* **TO-DO ITEM**: For every line in the records below that holds "teddy", make a copy.

* **PROVIDED DATA**:
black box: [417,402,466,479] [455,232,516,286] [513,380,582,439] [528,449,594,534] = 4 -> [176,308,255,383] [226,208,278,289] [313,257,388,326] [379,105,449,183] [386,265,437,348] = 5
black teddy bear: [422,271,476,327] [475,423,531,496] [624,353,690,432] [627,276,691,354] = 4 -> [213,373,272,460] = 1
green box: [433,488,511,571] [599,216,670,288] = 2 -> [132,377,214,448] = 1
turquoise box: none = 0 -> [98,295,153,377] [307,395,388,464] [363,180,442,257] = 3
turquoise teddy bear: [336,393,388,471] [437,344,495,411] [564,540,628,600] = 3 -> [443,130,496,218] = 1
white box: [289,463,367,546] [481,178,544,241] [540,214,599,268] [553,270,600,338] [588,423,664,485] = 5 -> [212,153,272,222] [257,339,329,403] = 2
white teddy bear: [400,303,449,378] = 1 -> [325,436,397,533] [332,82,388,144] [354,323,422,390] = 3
---
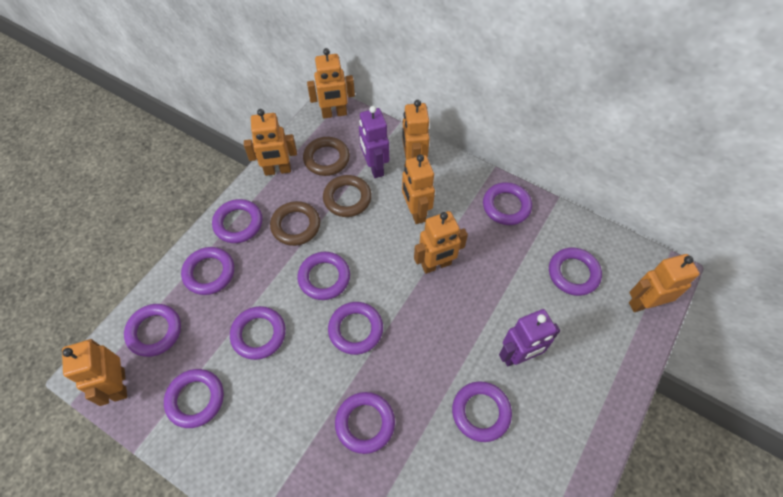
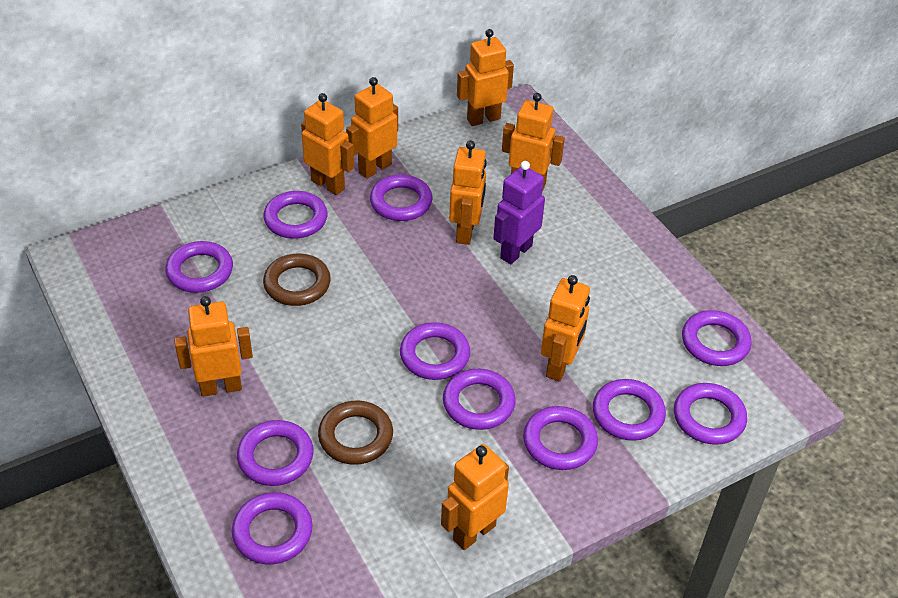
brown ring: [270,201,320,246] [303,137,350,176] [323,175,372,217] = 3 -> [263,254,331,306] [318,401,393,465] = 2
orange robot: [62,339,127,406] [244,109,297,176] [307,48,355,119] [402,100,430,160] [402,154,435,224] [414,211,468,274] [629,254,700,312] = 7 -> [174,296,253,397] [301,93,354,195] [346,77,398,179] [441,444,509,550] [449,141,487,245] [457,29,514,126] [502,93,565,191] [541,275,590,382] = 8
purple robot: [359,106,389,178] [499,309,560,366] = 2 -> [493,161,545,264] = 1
* * *
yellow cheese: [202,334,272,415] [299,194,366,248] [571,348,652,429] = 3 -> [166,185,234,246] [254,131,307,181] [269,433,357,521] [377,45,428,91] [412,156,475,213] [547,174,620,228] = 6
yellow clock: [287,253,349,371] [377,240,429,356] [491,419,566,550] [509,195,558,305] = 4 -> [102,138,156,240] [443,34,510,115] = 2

* **ANSWER SPACE**:
black teddy bear: [422,271,476,327] [475,423,531,496] [624,353,690,432] [627,276,691,354] = 4 -> [213,373,272,460] = 1
turquoise teddy bear: [336,393,388,471] [437,344,495,411] [564,540,628,600] = 3 -> [443,130,496,218] = 1
white teddy bear: [400,303,449,378] = 1 -> [325,436,397,533] [332,82,388,144] [354,323,422,390] = 3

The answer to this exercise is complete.